| TASK OBJECTIVE |
I need the lines below from the one with "Someone took away the red_mugumex" down to the one with "Someone repainted the yellow_kozamofe" reproduced exactly, both ends included, and nothing else.

| TASK MATERIAL |
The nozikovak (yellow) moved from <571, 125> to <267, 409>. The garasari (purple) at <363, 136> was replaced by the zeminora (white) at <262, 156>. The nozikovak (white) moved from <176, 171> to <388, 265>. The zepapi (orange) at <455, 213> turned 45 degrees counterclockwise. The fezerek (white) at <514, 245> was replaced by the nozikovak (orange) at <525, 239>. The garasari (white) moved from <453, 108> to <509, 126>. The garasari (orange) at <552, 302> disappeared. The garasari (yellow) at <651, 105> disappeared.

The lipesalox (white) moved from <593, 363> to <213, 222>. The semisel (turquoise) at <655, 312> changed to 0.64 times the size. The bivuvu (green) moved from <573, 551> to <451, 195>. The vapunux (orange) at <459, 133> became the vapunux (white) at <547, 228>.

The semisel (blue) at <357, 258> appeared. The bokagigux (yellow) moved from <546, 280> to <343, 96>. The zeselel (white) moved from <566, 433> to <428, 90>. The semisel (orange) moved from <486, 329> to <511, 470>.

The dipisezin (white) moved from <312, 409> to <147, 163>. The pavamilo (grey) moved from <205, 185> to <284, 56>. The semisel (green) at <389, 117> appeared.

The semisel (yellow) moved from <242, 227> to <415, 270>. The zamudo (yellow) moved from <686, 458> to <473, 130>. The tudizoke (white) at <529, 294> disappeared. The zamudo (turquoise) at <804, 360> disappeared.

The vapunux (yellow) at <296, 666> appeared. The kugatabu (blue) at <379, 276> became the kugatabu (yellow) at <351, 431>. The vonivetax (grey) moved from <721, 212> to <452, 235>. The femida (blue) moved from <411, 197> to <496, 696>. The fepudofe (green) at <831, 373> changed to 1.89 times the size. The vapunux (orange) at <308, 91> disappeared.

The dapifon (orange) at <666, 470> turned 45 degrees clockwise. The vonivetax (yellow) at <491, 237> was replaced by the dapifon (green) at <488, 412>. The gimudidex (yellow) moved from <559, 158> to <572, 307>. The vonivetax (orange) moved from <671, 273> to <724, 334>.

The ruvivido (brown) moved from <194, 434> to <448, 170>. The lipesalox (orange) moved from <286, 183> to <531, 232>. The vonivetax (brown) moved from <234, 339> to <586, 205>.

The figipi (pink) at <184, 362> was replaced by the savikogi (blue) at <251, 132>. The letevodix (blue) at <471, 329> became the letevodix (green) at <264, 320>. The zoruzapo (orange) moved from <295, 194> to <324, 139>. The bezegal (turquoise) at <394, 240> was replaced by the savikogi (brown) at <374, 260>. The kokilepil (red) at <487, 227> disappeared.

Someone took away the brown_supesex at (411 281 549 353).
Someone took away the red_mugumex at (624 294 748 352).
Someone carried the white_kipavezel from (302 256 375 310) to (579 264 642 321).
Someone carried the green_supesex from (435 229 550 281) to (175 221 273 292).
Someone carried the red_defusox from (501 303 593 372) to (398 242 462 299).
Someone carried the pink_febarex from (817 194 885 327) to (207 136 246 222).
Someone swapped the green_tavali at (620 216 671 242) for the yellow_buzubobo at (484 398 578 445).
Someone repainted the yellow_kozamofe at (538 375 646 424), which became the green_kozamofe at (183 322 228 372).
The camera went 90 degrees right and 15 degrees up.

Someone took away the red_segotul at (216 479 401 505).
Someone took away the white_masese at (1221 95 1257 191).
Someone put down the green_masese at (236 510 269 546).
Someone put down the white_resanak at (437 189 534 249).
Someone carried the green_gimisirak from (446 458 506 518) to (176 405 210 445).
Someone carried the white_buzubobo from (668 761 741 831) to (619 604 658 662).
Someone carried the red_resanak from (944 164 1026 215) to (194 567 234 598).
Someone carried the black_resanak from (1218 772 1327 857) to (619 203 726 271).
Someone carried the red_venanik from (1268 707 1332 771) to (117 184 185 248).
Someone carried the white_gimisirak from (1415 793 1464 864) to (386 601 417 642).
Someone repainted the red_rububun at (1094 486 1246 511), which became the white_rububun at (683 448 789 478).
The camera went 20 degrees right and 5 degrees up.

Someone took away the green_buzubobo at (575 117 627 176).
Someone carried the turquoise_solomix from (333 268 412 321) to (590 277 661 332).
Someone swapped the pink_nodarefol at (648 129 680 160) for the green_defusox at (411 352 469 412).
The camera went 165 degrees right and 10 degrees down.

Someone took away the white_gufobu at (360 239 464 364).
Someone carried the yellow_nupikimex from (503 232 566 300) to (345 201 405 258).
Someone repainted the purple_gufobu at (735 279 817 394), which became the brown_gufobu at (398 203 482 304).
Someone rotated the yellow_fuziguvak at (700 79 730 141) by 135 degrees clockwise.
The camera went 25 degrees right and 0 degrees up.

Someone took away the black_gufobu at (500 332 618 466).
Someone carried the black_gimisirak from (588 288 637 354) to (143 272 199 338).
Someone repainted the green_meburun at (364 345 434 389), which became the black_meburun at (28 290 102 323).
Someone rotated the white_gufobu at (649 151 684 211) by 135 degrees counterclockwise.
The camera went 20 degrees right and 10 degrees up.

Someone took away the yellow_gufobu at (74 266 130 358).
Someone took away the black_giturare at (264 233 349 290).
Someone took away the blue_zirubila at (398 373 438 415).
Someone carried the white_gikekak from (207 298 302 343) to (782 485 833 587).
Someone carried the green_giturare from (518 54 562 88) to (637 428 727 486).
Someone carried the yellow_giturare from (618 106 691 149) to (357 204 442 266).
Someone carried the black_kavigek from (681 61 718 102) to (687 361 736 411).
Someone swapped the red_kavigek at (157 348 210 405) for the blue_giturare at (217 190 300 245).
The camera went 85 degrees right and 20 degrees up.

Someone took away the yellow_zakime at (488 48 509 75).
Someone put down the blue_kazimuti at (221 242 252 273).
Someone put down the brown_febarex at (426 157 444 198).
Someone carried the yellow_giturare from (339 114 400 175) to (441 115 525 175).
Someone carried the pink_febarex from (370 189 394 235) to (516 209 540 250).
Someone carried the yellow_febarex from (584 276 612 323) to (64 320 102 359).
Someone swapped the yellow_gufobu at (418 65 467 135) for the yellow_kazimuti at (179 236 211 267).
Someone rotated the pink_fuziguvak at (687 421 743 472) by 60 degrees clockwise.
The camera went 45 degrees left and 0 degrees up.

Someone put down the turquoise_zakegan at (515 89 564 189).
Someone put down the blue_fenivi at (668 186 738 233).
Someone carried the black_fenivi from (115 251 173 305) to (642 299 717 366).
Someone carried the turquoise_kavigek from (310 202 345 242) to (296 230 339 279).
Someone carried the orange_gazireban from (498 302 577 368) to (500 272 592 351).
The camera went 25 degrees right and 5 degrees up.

| RESULT OF THE TASK |
Someone took away the red_mugumex at (624 294 748 352).
Someone carried the white_kipavezel from (302 256 375 310) to (579 264 642 321).
Someone carried the green_supesex from (435 229 550 281) to (175 221 273 292).
Someone carried the red_defusox from (501 303 593 372) to (398 242 462 299).
Someone carried the pink_febarex from (817 194 885 327) to (207 136 246 222).
Someone swapped the green_tavali at (620 216 671 242) for the yellow_buzubobo at (484 398 578 445).
Someone repainted the yellow_kozamofe at (538 375 646 424), which became the green_kozamofe at (183 322 228 372).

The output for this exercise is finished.